→ **Your goal**
Wherever the string "orange" appears in the entries below, return the line that holds it.

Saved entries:
= = = = = = =
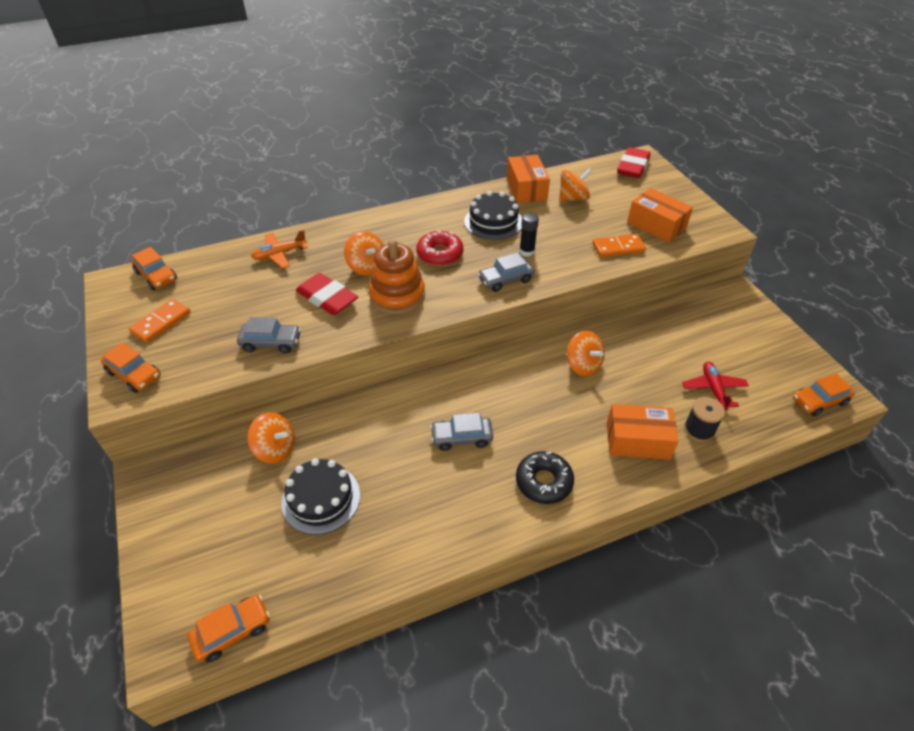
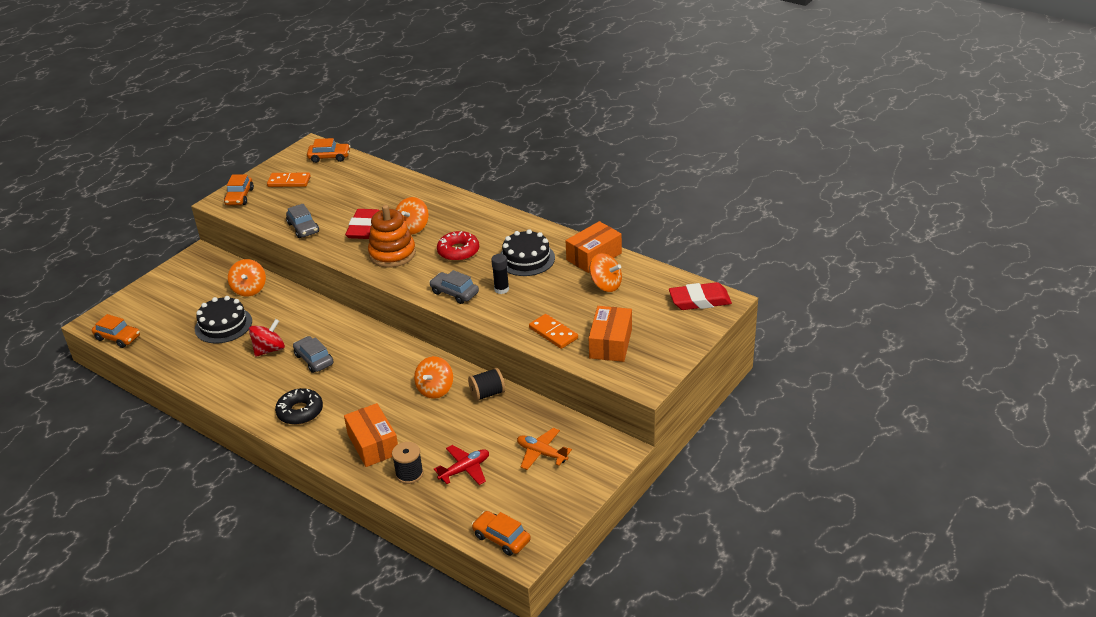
camera: 60 degrees right, 10 degrees down
(156, 276) = (329, 157): orange car -> orange car turned 105 degrees counterclockwise
(279, 254) = (393, 188): orange plane -> orange plane (541, 453)
(409, 470) = (269, 350): none -> red spinning top
(614, 335) = (487, 394): none -> black spool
= = = = = = =
→ **Expected answer**
(156, 276) = (329, 157): orange car -> orange car turned 105 degrees counterclockwise
(279, 254) = (393, 188): orange plane -> orange plane (541, 453)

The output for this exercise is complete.